=== Begin Enclosure ===

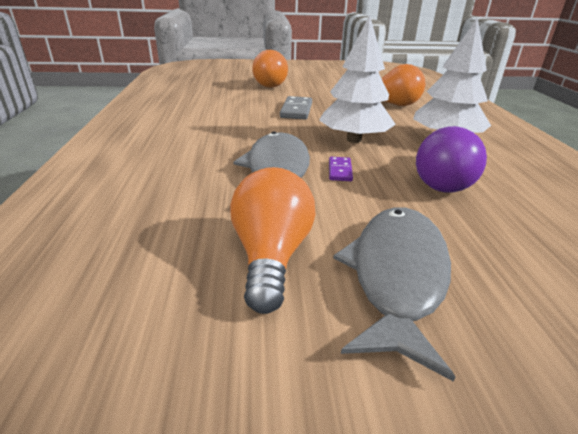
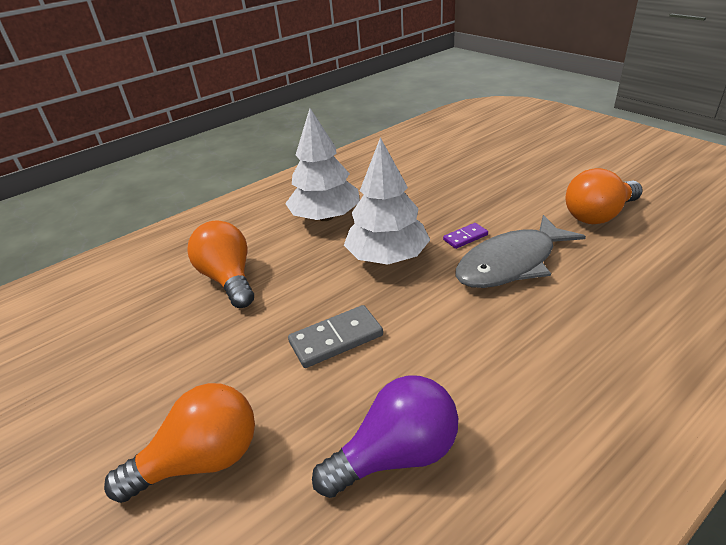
camera: 120 degrees left, 5 degrees up
grey fish [333,207,455,382] -> none
purple light bulb [416,126,487,193] -> purple light bulb moved to [312,375,458,498]

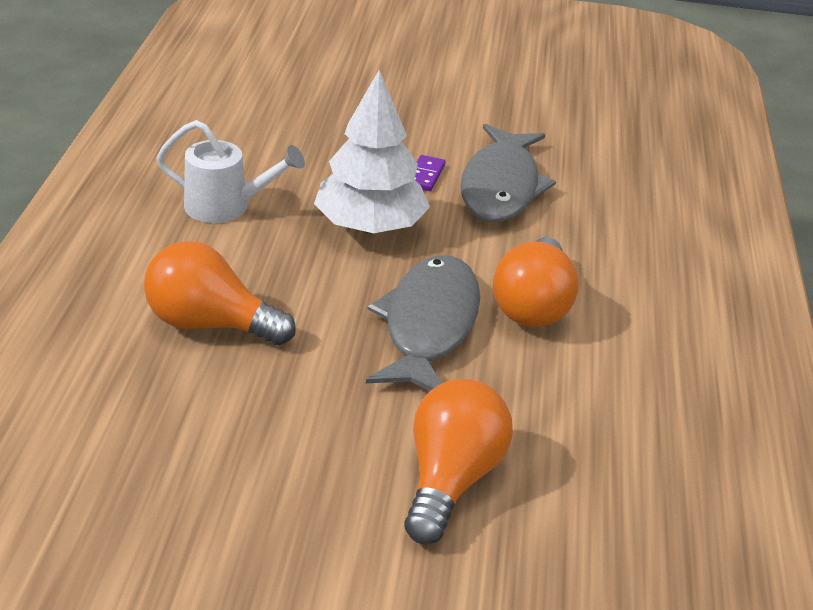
camera: 50 degrees left, 0 degrees up
white tree [285,108,360,221] -> white watering can [157,120,305,223]
grey domino [288,305,383,368] -> grey fish [366,255,480,391]
purple light bulb [312,375,458,498] -> none
orange light bulb [565,168,643,224] -> orange light bulb moved to [493,237,579,327]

=== End Enclosure ===

### Requirement:
Copy out every entry above exactly. Leave the pictures out.

### Answer for the task:
camera: 120 degrees left, 5 degrees up
grey fish [333,207,455,382] -> none
purple light bulb [416,126,487,193] -> purple light bulb moved to [312,375,458,498]

camera: 50 degrees left, 0 degrees up
white tree [285,108,360,221] -> white watering can [157,120,305,223]
grey domino [288,305,383,368] -> grey fish [366,255,480,391]
purple light bulb [312,375,458,498] -> none
orange light bulb [565,168,643,224] -> orange light bulb moved to [493,237,579,327]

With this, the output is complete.